> STORED DATA
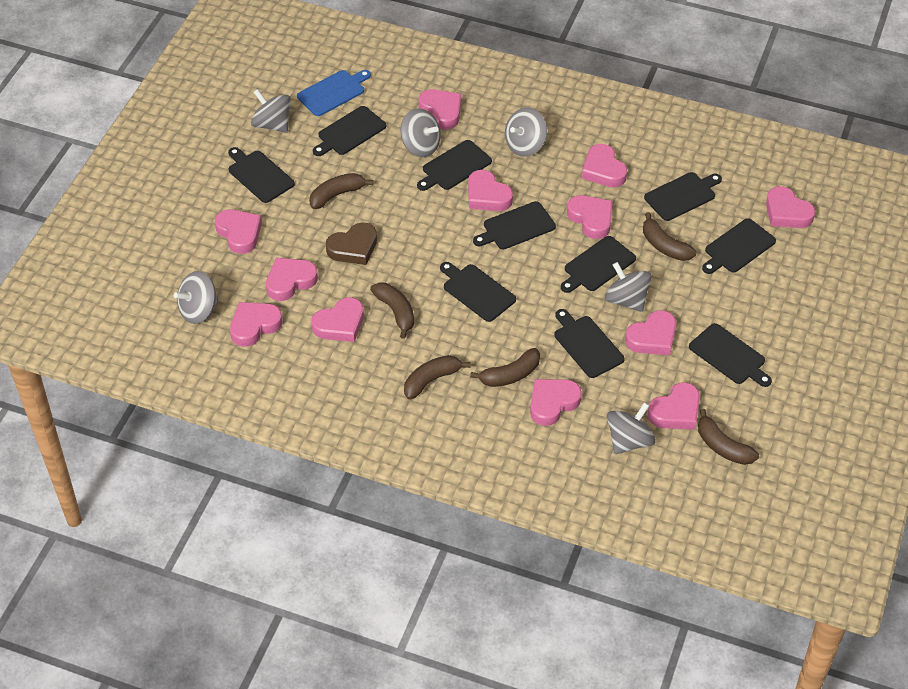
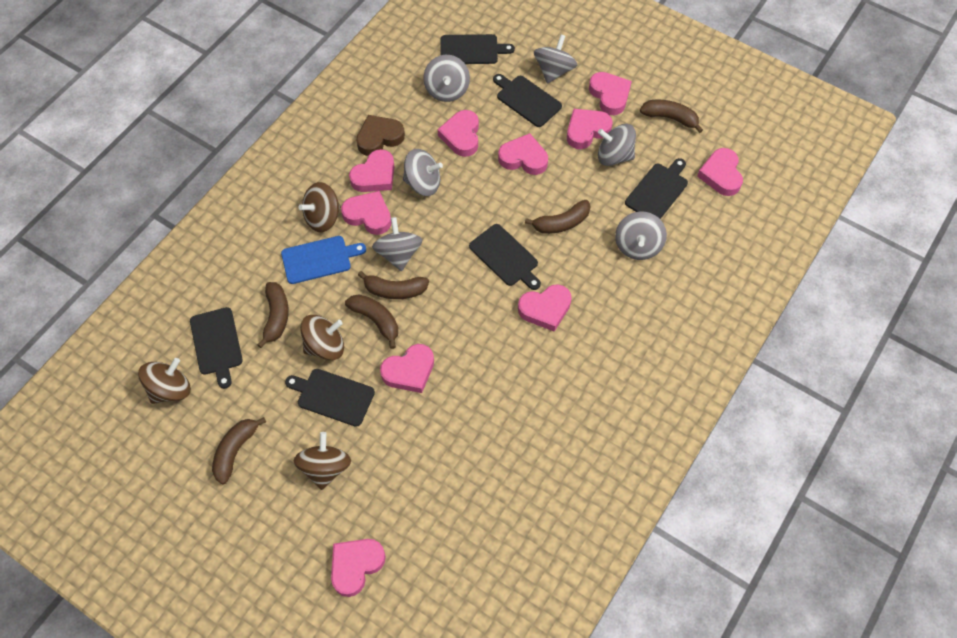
black cutting board: 10 -> 6
brown spinning top: 0 -> 4
pink heart: 12 -> 10

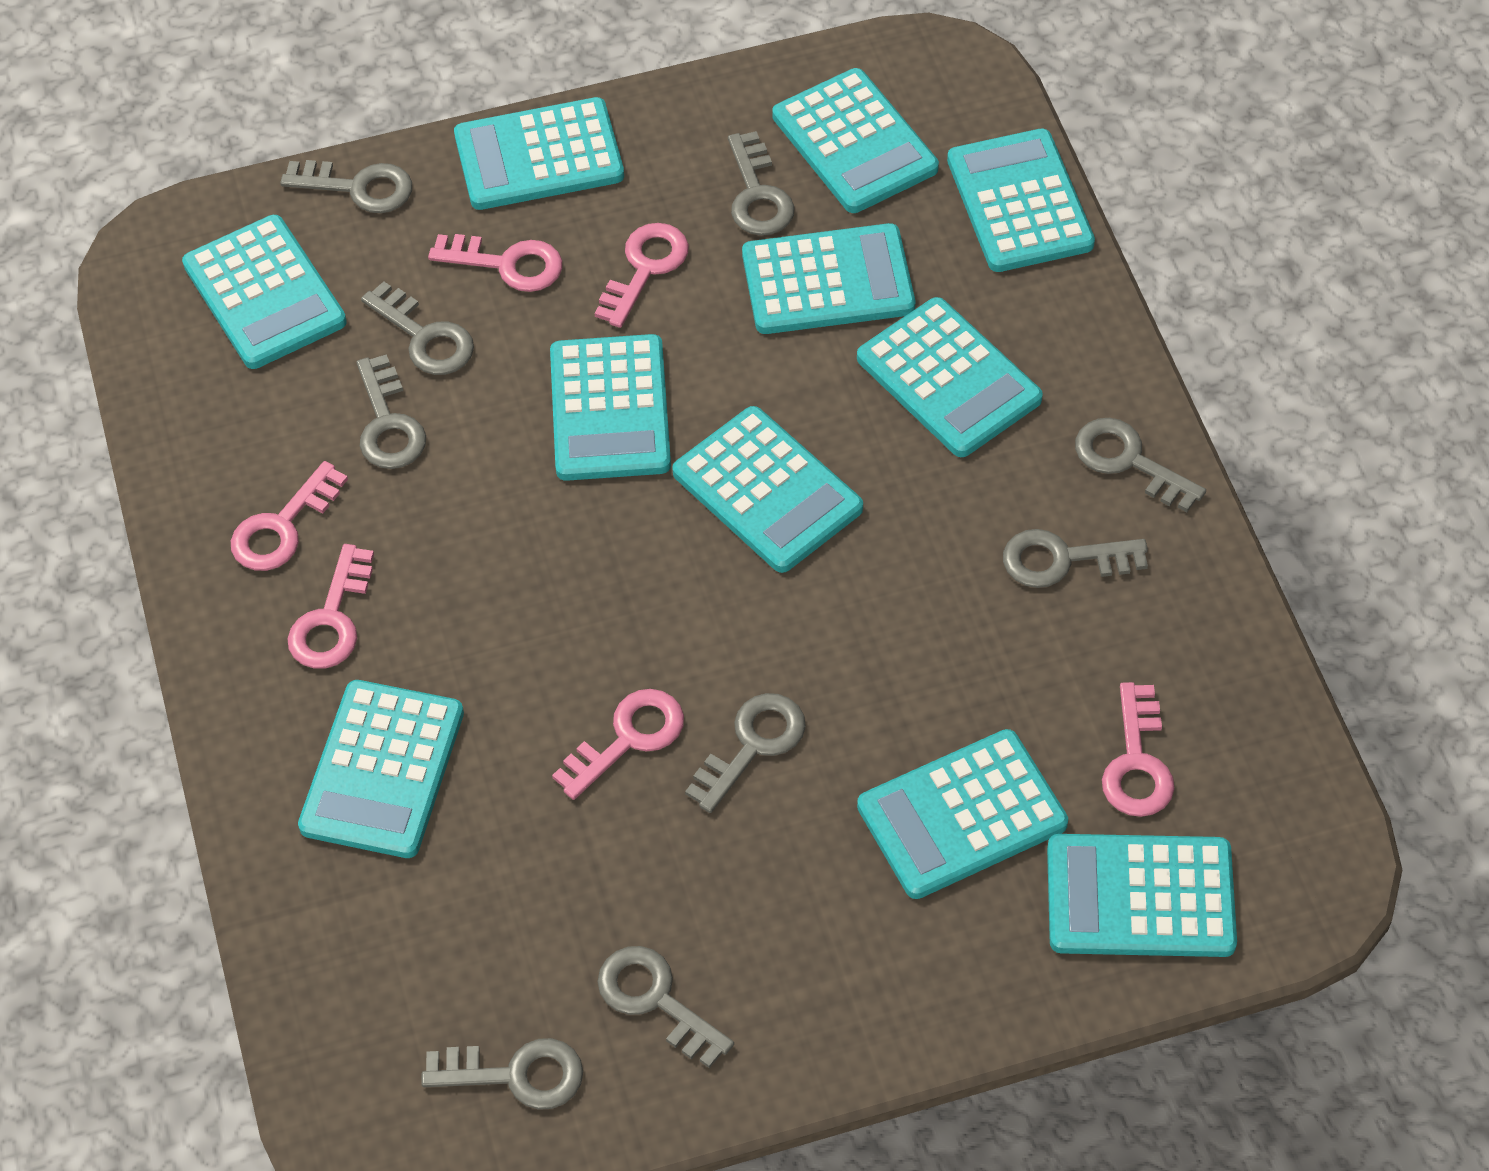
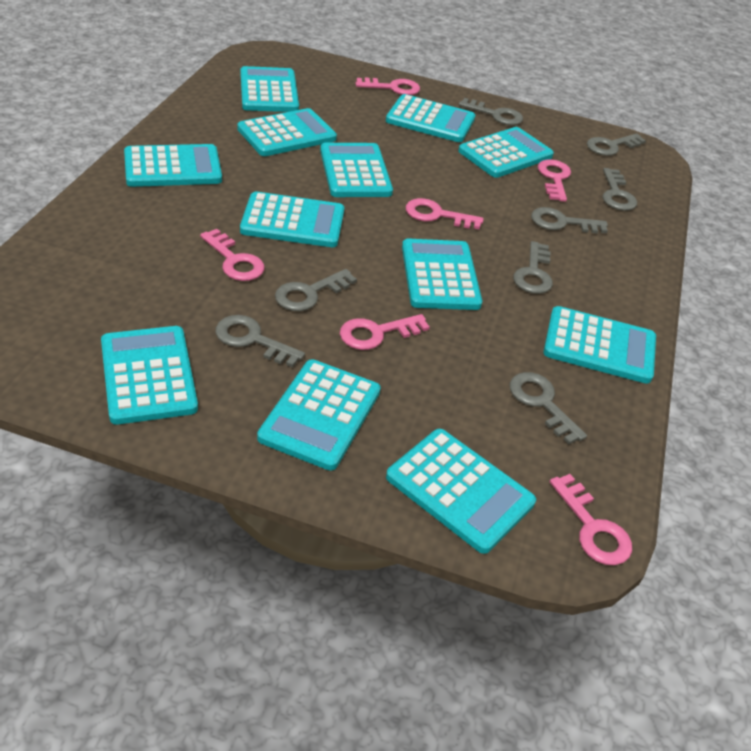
grey key: 9 -> 8
turquoise calculator: 11 -> 12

> WORK TASK
In transcribing the records, omit the pictures and keep everything else exactly as it appears.

> ANSWER TO THE EXERCISE
black cutting board: 10 -> 6
brown spinning top: 0 -> 4
pink heart: 12 -> 10

grey key: 9 -> 8
turquoise calculator: 11 -> 12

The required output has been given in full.